▶ **Exercise aim**
Apart from the pictures, please restate every entry below exactly.
━━━ Working data ━━━
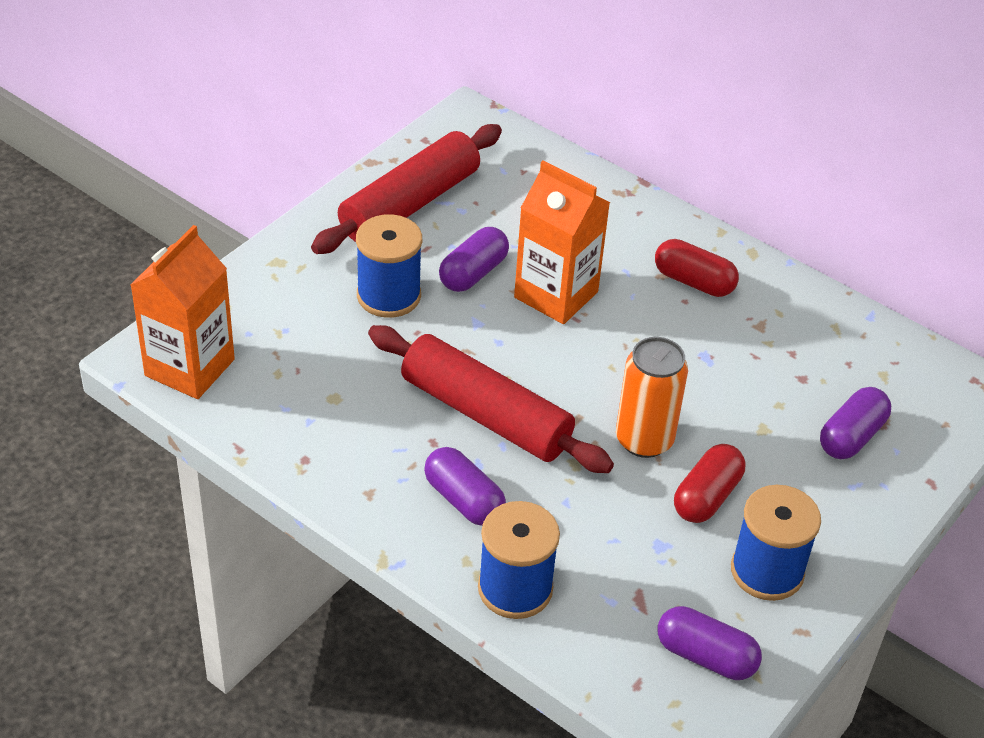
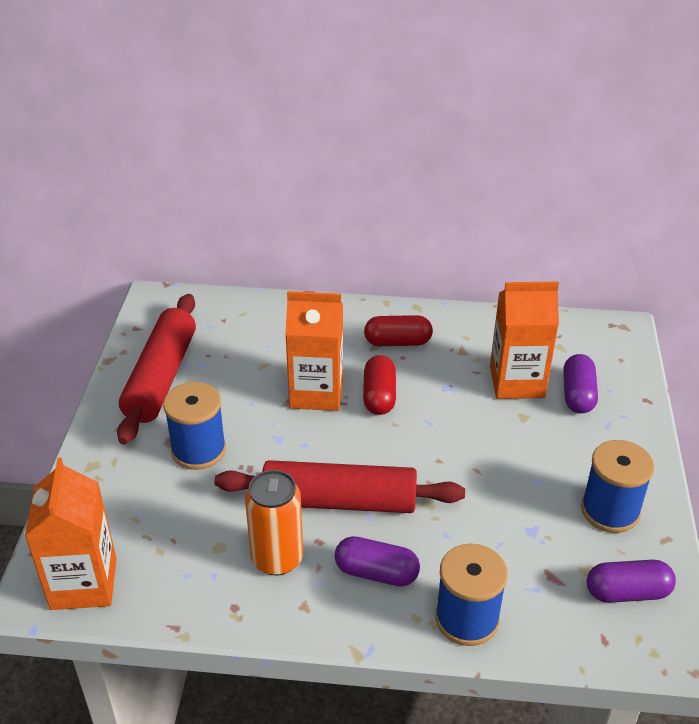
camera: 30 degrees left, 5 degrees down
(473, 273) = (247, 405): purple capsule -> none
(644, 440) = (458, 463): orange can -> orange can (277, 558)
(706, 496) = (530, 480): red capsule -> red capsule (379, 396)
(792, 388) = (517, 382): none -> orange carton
━━━
▶ **Solution to this exercise**
camera: 30 degrees left, 5 degrees down
(473, 273) = (247, 405): purple capsule -> none
(644, 440) = (458, 463): orange can -> orange can (277, 558)
(706, 496) = (530, 480): red capsule -> red capsule (379, 396)
(792, 388) = (517, 382): none -> orange carton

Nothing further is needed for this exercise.